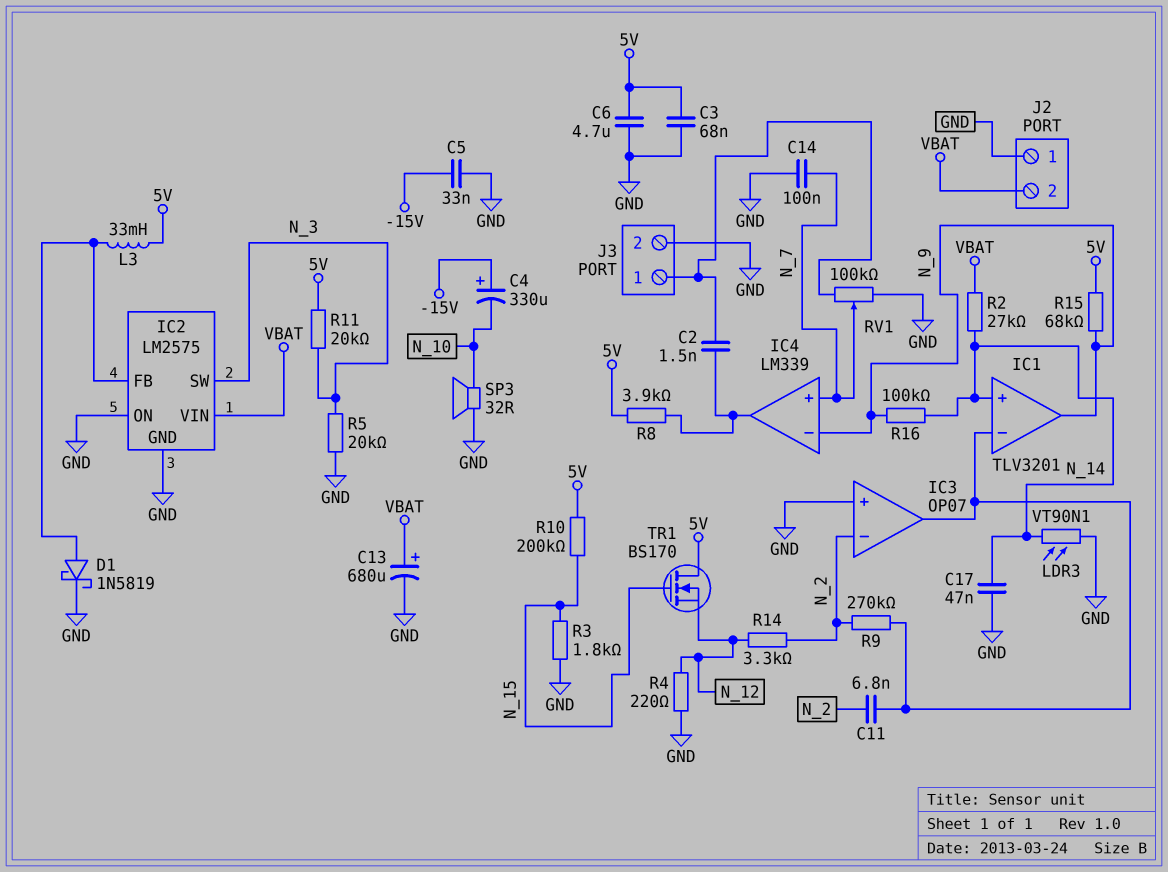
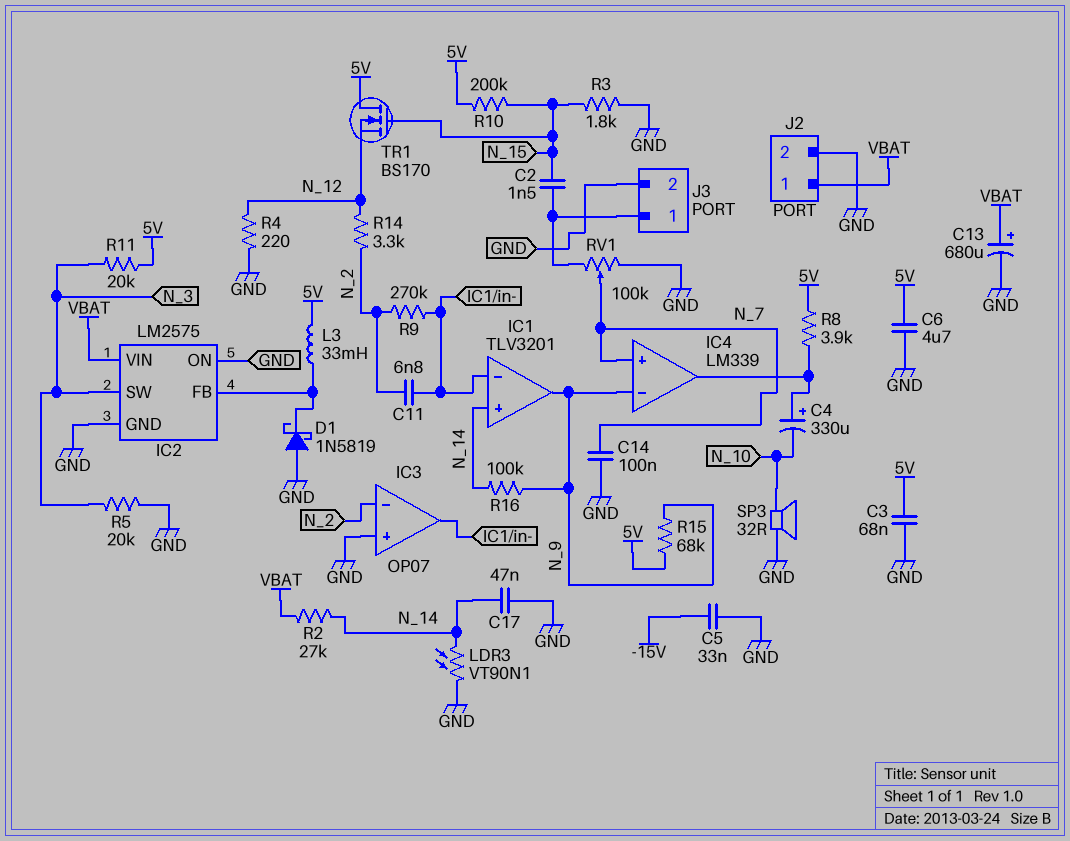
C2: 1.5nF (IC4/out, J3/1) -> 1.5nF (J3/1, N_15)
C4: 330uF (plus -15V, minus N_10) -> 330uF (plus IC4/out, minus N_10)
D1: schottky 1N5819 (A IC2/FB, K GND) -> schottky 1N5819 (A GND, K IC2/FB)
J2 pin 1: GND -> VBAT
J2 pin 2: VBAT -> GND

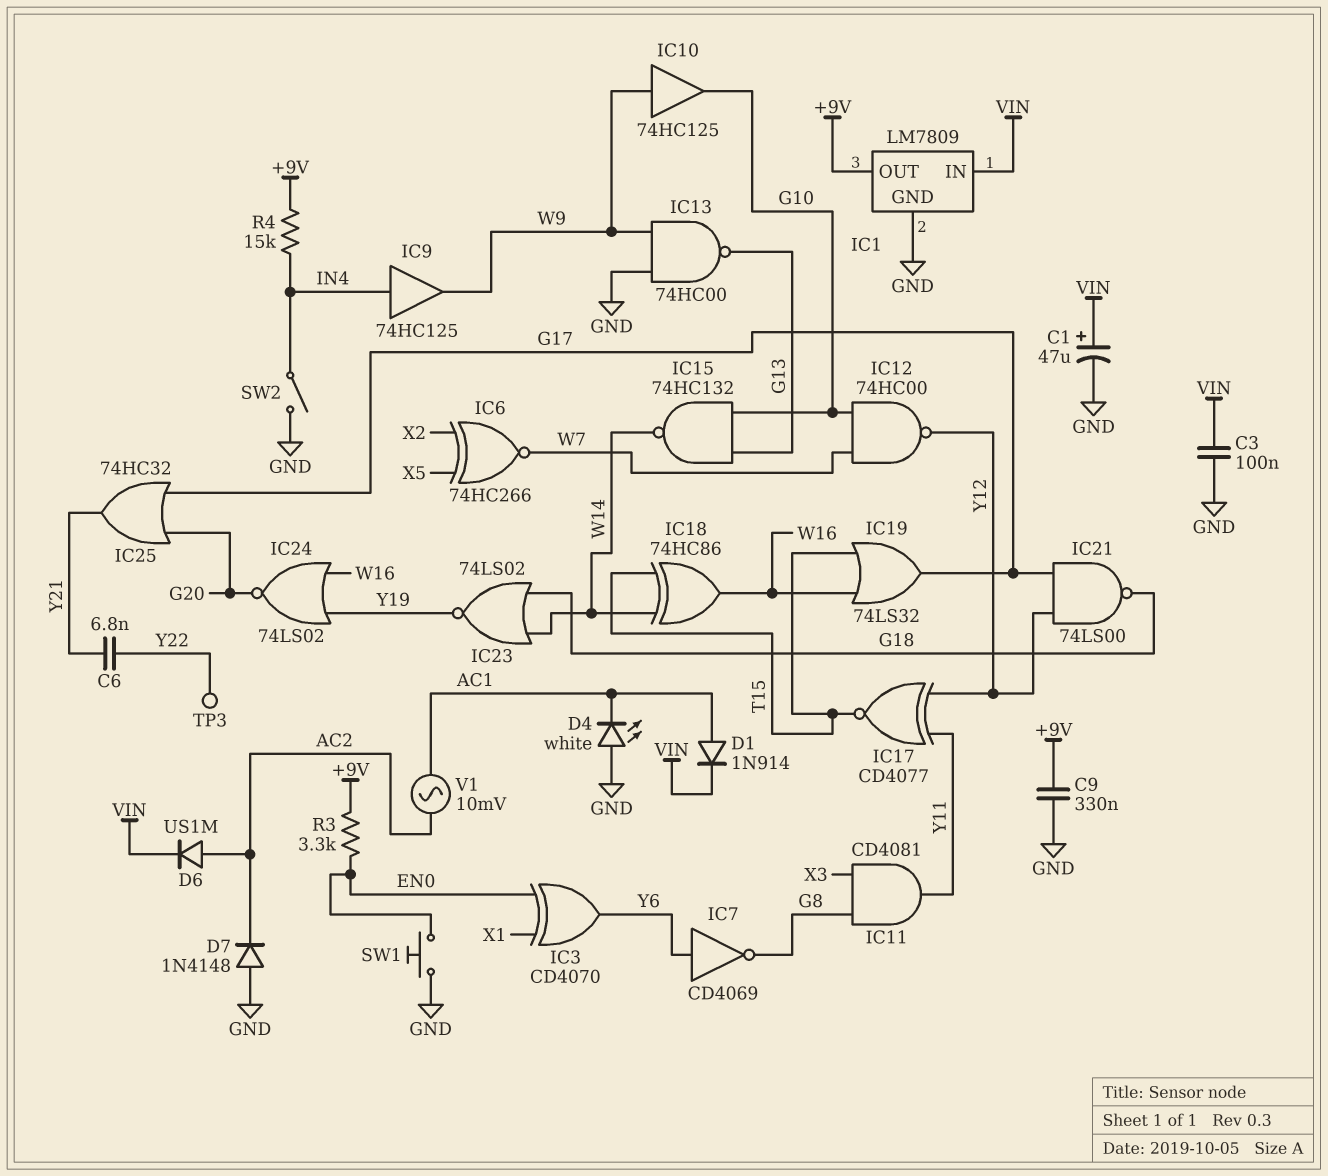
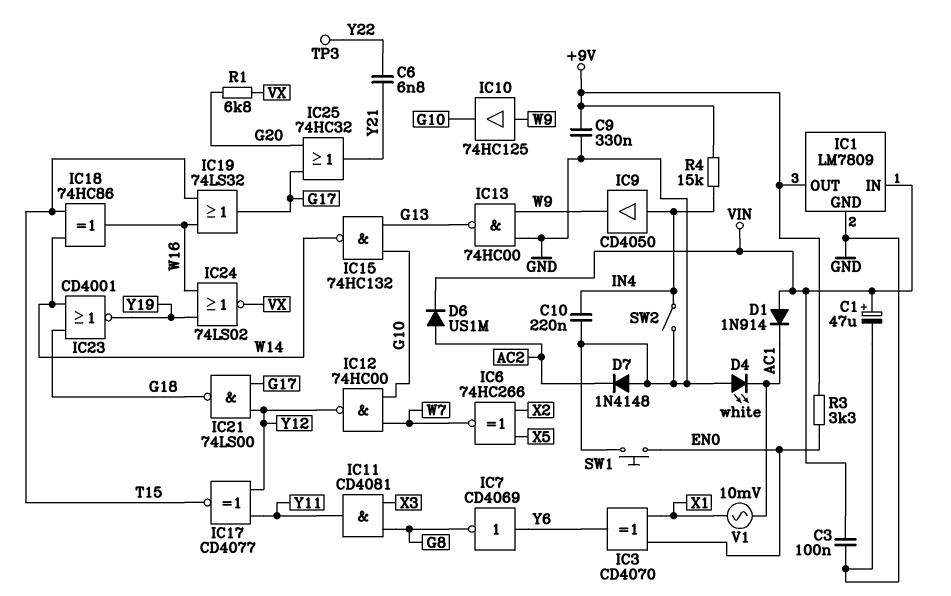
C10: none -> 220nF (GND, IN4)
D1: diode 1N914 (A AC1, K VIN) -> diode 1N914 (A VIN, K AC1)
IC9: buffer 74HC125 (in IN4, out W9) -> buffer CD4050 (in IN4, out W9)
IC23: NOR 74LS02 (in G18, in W14, out Y19) -> NOR CD4001 (in G18, in W14, out Y19)
IC24: NOR 74LS02 (in W16, in Y19, out G20) -> NOR 74LS02 (in W16, in Y19, out VX)
R1: none -> 6.8k (G20, VX)
V1: AC 10mV (AC1, AC2) -> AC 10mV (AC1, X1)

☆ ☆ ☆ ☆ ☆

▶ [Work instructions]
Nothing but the lines from the beginning of the material above through the line containing "IC9: buffer 74HC125" should appear in the answer, copied exactly and free of pictures.

▶ [Written answer]
C2: 1.5nF (IC4/out, J3/1) -> 1.5nF (J3/1, N_15)
C4: 330uF (plus -15V, minus N_10) -> 330uF (plus IC4/out, minus N_10)
D1: schottky 1N5819 (A IC2/FB, K GND) -> schottky 1N5819 (A GND, K IC2/FB)
J2 pin 1: GND -> VBAT
J2 pin 2: VBAT -> GND

C10: none -> 220nF (GND, IN4)
D1: diode 1N914 (A AC1, K VIN) -> diode 1N914 (A VIN, K AC1)
IC9: buffer 74HC125 (in IN4, out W9) -> buffer CD4050 (in IN4, out W9)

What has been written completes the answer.